**THE TASK**. Return the records word for word. Pictures do not belong in the copy.

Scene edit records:
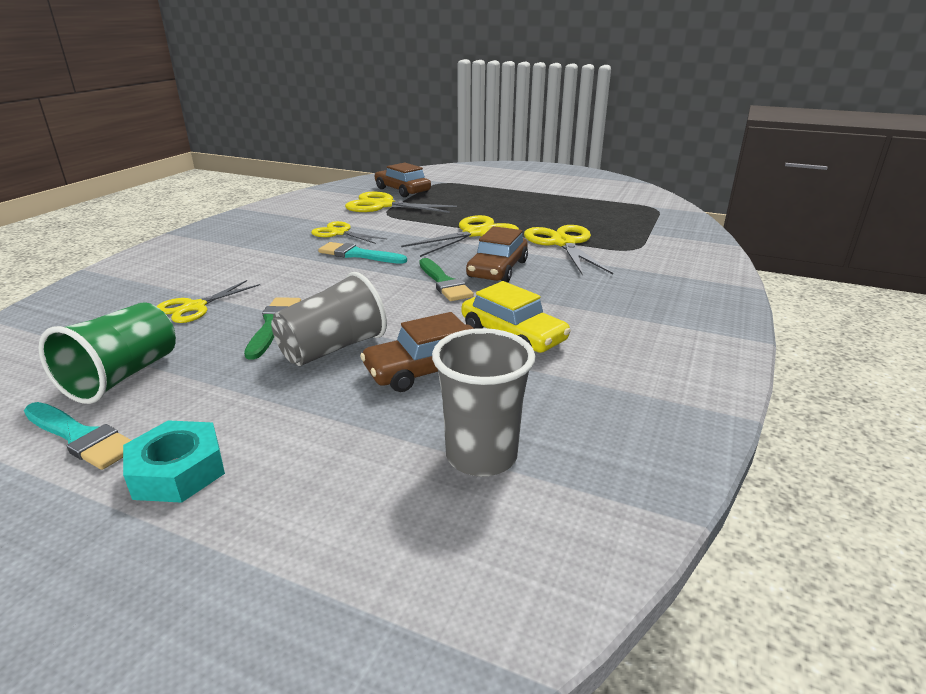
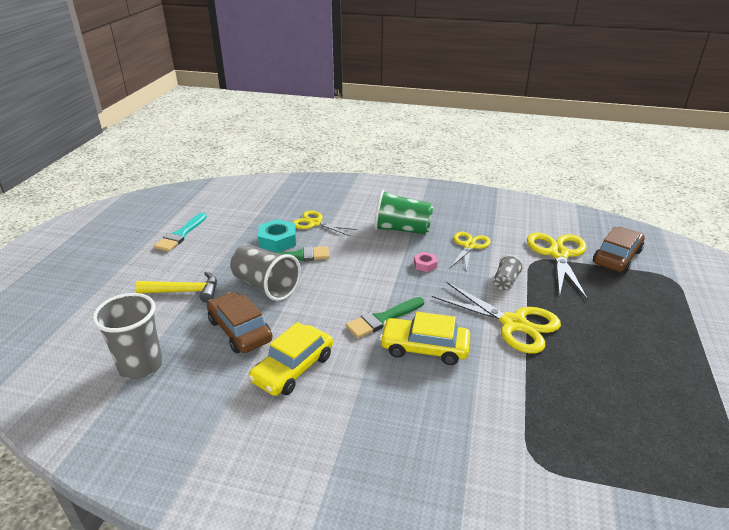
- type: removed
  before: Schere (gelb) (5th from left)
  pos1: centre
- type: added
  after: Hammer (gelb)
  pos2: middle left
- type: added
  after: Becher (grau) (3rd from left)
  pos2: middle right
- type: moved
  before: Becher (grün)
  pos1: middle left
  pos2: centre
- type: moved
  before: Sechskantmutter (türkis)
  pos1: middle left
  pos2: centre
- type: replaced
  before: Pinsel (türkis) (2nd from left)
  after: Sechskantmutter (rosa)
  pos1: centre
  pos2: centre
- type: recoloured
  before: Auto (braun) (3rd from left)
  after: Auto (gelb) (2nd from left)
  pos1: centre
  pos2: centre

**SOLUTION FOR THIS PROBLEM**.
- type: removed
  before: Schere (gelb) (5th from left)
  pos1: centre
- type: added
  after: Hammer (gelb)
  pos2: middle left
- type: added
  after: Becher (grau) (3rd from left)
  pos2: middle right
- type: moved
  before: Becher (grün)
  pos1: middle left
  pos2: centre
- type: moved
  before: Sechskantmutter (türkis)
  pos1: middle left
  pos2: centre
- type: replaced
  before: Pinsel (türkis) (2nd from left)
  after: Sechskantmutter (rosa)
  pos1: centre
  pos2: centre
- type: recoloured
  before: Auto (braun) (3rd from left)
  after: Auto (gelb) (2nd from left)
  pos1: centre
  pos2: centre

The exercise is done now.